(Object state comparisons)
== == ==

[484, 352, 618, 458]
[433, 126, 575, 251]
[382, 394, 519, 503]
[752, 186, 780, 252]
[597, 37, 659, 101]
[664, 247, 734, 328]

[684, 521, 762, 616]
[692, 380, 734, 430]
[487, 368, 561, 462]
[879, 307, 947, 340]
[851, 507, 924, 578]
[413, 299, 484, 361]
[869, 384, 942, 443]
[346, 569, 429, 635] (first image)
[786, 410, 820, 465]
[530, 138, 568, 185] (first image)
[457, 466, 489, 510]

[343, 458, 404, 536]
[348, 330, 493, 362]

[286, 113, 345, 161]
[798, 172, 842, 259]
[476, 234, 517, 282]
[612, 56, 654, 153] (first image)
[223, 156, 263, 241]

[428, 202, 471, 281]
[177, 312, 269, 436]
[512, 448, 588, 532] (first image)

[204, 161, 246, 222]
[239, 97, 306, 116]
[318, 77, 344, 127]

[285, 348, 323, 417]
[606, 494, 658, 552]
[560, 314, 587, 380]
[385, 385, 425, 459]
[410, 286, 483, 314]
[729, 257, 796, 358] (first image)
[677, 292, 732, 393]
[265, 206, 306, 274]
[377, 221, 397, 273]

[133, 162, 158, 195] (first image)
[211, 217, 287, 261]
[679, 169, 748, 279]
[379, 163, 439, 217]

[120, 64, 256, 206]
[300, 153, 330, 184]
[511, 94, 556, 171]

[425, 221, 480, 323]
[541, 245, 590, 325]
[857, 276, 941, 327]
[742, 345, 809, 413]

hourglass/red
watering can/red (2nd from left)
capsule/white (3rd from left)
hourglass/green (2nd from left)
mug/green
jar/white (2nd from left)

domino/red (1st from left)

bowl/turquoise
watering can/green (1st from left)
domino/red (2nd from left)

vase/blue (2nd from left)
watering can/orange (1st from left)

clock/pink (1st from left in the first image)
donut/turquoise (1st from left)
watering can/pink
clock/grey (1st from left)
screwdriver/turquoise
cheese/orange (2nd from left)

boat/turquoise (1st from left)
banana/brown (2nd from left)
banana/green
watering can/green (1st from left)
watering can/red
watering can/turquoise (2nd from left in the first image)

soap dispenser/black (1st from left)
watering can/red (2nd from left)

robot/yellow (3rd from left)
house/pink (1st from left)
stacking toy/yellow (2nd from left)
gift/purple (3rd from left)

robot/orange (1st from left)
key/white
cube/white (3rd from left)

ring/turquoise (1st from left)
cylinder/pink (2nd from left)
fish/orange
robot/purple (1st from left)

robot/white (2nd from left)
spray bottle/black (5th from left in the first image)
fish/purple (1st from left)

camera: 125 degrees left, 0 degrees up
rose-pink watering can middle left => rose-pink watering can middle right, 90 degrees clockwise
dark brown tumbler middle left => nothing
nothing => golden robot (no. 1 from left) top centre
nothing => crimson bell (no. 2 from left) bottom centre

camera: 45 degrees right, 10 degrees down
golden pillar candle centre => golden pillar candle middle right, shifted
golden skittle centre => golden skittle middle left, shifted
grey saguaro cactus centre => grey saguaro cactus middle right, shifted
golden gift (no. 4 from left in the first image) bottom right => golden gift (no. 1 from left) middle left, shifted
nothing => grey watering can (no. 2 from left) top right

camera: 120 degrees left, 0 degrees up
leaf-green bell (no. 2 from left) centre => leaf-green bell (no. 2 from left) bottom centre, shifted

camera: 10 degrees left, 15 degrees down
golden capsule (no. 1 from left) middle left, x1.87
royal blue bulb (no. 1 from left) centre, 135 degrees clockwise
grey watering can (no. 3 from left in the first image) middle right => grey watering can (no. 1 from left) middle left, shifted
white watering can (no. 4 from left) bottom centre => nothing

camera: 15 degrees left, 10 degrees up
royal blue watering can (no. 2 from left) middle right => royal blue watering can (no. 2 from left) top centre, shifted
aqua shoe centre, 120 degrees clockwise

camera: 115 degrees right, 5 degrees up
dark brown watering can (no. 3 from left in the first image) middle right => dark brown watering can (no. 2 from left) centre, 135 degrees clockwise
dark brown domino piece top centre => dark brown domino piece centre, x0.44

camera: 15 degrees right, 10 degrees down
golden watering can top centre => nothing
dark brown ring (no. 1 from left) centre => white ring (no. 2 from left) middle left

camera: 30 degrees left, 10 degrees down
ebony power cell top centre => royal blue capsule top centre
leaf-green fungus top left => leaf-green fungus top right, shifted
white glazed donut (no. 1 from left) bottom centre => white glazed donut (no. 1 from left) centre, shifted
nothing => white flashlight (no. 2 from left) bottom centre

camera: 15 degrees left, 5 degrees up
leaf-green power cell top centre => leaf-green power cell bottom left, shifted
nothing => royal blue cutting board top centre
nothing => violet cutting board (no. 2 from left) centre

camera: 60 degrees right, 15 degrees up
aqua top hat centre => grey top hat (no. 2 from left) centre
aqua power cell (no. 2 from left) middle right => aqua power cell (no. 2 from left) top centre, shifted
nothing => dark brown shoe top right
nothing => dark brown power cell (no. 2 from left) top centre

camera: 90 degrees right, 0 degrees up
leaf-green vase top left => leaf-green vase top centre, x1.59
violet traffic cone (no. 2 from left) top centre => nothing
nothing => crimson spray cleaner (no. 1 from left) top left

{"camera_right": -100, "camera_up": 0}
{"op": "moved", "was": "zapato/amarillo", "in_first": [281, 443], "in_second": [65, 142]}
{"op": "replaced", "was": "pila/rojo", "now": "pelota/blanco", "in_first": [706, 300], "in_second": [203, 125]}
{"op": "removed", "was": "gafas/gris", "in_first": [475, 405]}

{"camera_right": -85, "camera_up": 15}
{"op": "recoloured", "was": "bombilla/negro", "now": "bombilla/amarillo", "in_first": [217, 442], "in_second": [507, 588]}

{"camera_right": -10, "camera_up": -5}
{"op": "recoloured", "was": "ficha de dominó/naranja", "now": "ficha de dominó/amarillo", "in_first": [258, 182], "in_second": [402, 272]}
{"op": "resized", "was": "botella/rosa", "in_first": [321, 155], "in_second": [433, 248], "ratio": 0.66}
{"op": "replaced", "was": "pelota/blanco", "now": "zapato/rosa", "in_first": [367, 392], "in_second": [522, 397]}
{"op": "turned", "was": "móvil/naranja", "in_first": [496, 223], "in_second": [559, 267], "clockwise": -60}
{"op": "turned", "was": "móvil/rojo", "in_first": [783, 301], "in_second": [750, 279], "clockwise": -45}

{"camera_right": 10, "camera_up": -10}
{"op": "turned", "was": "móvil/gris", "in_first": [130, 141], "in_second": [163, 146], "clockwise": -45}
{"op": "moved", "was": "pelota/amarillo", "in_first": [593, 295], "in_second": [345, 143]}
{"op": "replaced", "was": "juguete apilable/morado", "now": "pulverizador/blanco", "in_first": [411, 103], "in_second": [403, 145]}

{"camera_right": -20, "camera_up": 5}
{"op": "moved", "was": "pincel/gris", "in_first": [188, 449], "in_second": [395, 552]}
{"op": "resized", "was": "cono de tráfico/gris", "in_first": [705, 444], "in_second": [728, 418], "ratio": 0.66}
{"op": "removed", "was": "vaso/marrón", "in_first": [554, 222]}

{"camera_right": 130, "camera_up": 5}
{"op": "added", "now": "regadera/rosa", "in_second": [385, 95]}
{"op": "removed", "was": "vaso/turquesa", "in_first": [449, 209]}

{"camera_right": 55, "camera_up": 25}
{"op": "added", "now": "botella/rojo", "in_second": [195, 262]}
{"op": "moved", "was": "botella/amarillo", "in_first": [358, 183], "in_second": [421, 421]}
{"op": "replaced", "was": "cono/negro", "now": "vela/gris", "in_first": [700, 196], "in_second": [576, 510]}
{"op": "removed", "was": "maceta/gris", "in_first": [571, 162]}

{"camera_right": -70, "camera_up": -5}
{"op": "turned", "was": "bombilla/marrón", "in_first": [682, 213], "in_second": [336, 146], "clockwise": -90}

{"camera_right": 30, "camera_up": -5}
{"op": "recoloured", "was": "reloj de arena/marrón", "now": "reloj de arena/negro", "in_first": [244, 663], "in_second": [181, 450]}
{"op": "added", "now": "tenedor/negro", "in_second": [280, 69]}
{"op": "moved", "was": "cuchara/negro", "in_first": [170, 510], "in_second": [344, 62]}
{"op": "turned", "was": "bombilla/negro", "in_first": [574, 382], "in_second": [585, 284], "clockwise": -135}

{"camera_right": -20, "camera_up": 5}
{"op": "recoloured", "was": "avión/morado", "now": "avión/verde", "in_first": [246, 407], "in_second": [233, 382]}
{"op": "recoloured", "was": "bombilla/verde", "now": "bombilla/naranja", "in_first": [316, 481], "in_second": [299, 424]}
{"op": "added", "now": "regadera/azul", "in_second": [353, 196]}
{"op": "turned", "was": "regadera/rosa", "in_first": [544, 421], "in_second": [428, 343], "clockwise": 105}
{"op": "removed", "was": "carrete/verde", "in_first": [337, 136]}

== == ==

(To do) Please return the lines above that run from the line containing "camera: 125 degrees left, 0 degrees up" to the line containing "nothing => golden", inclusive, exactly and with no other lines.

(Response area)
camera: 125 degrees left, 0 degrees up
rose-pink watering can middle left => rose-pink watering can middle right, 90 degrees clockwise
dark brown tumbler middle left => nothing
nothing => golden robot (no. 1 from left) top centre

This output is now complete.